Go through the listing and copy each line that has the string "degrees" in it.
Dataset excerpt Block Start
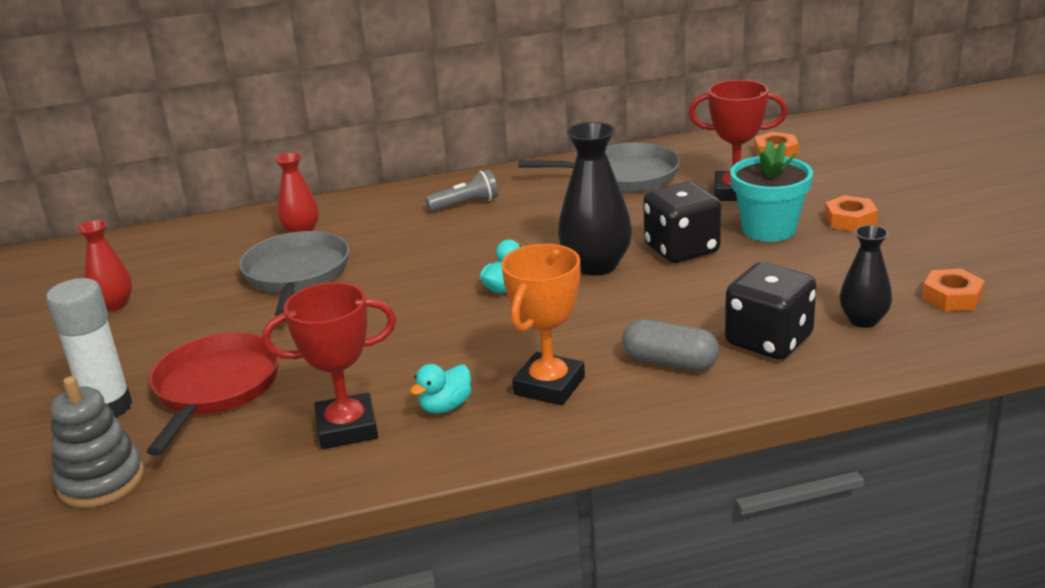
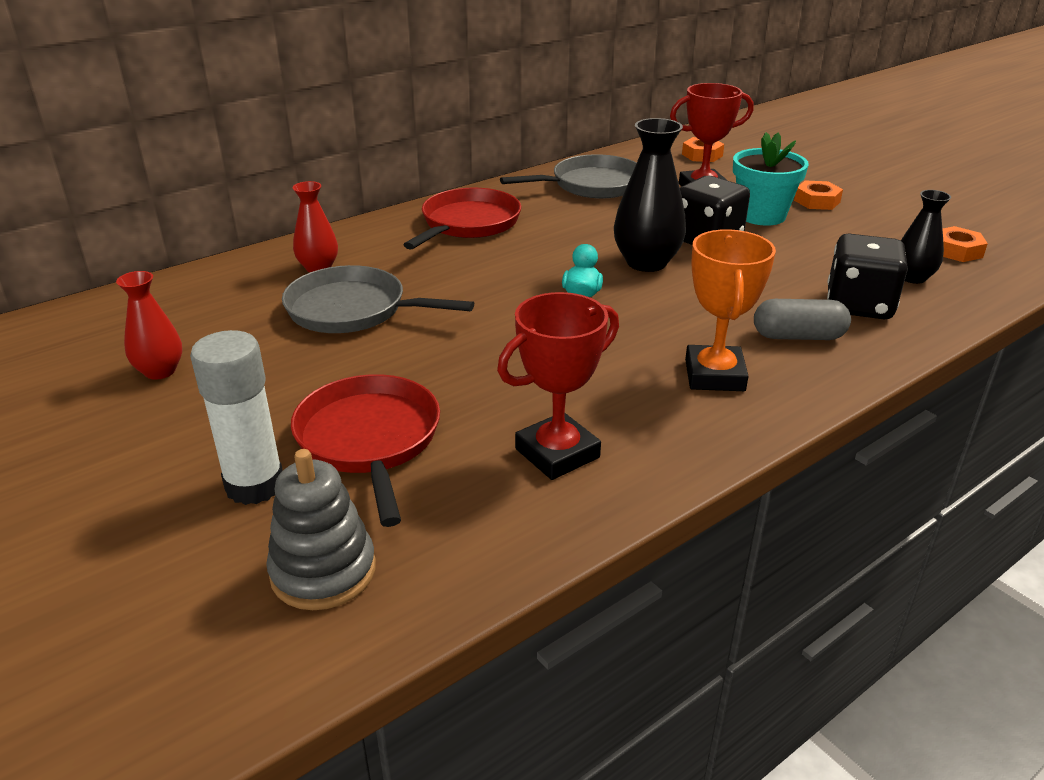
camera: 25 degrees left, 5 degrees up
(296, 274) = (353, 310): grey pan -> grey pan turned 45 degrees counterclockwise
(445, 407) = (636, 413): turquoise duck -> none
(466, 204) = (468, 224): grey flashlight -> red pan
Dataset excerpt Block End
=== Written response ===
camera: 25 degrees left, 5 degrees up
(296, 274) = (353, 310): grey pan -> grey pan turned 45 degrees counterclockwise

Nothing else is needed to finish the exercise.